● Assignment
Extract the stretch of lines that starts at the line with "(243, 89) = (334, 615): brown" and ends at the last line of the data below. Give it exactly, without pictures.

● The data
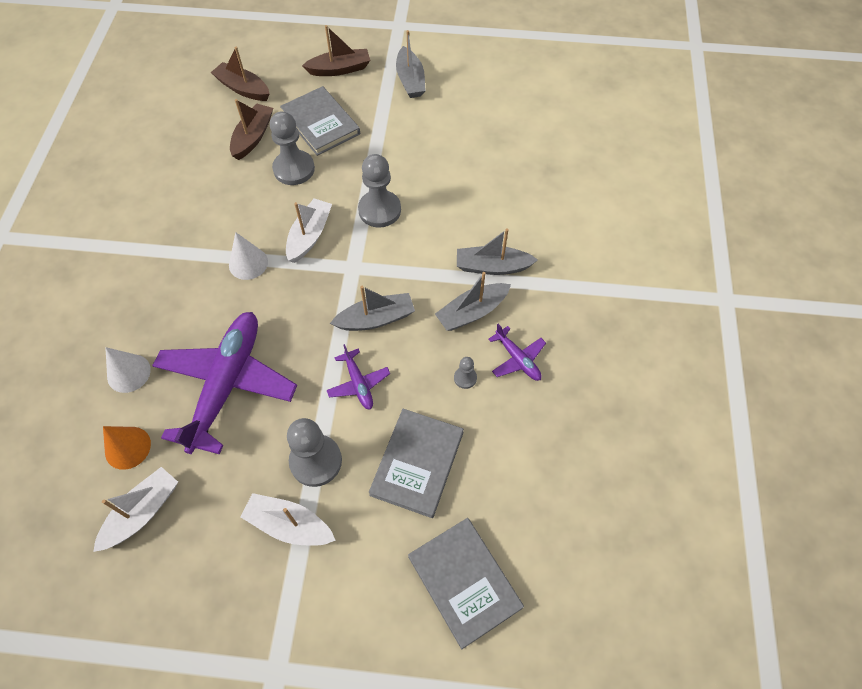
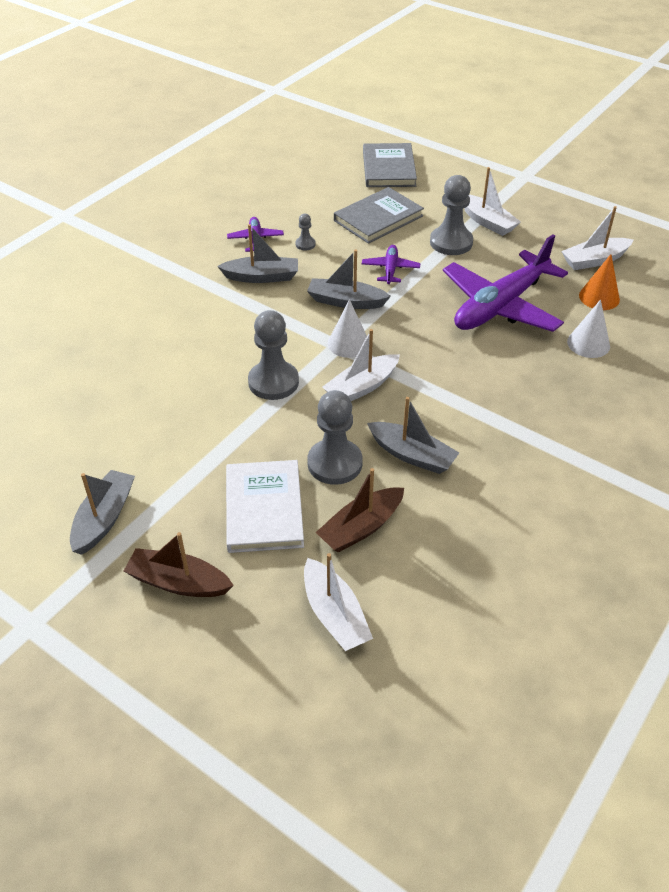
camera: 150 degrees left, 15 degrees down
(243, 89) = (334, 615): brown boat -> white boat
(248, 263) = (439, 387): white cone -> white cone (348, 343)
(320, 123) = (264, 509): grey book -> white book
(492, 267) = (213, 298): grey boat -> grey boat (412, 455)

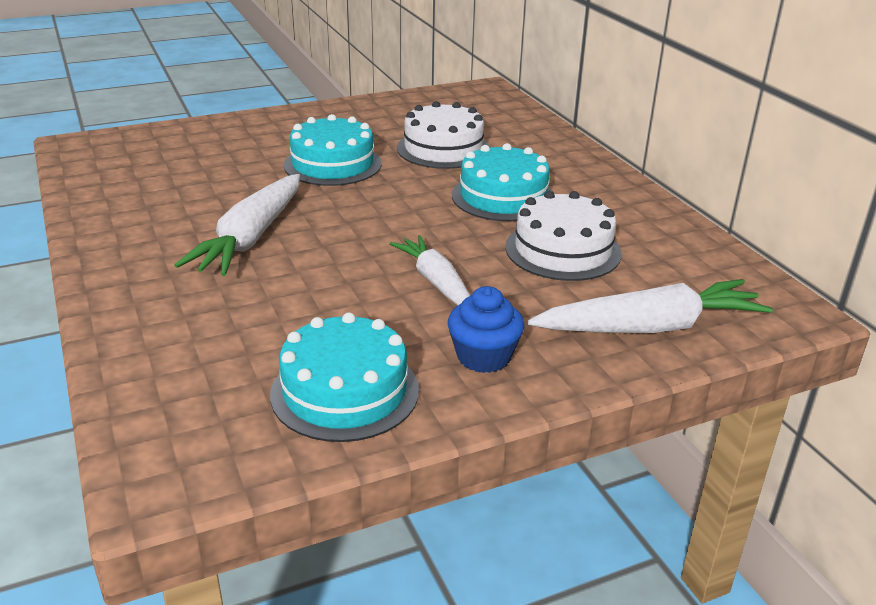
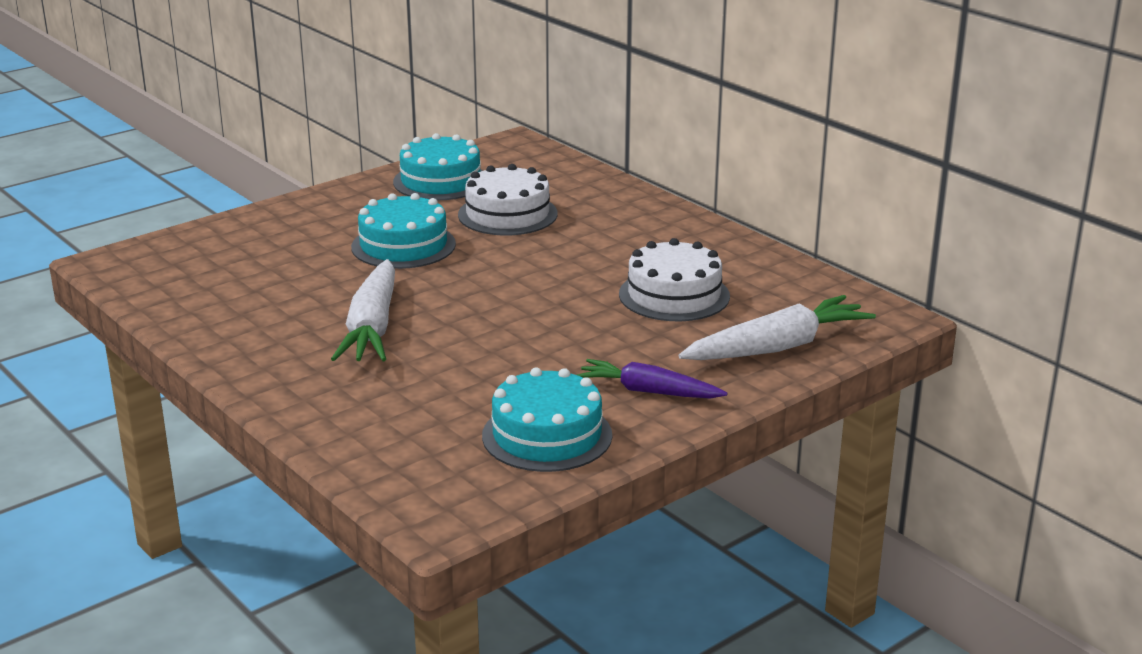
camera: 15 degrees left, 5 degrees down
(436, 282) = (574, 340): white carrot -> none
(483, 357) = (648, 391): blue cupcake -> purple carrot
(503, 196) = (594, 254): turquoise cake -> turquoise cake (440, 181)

● Task answer
(243, 89) = (334, 615): brown boat -> white boat
(248, 263) = (439, 387): white cone -> white cone (348, 343)
(320, 123) = (264, 509): grey book -> white book
(492, 267) = (213, 298): grey boat -> grey boat (412, 455)

camera: 15 degrees left, 5 degrees down
(436, 282) = (574, 340): white carrot -> none
(483, 357) = (648, 391): blue cupcake -> purple carrot
(503, 196) = (594, 254): turquoise cake -> turquoise cake (440, 181)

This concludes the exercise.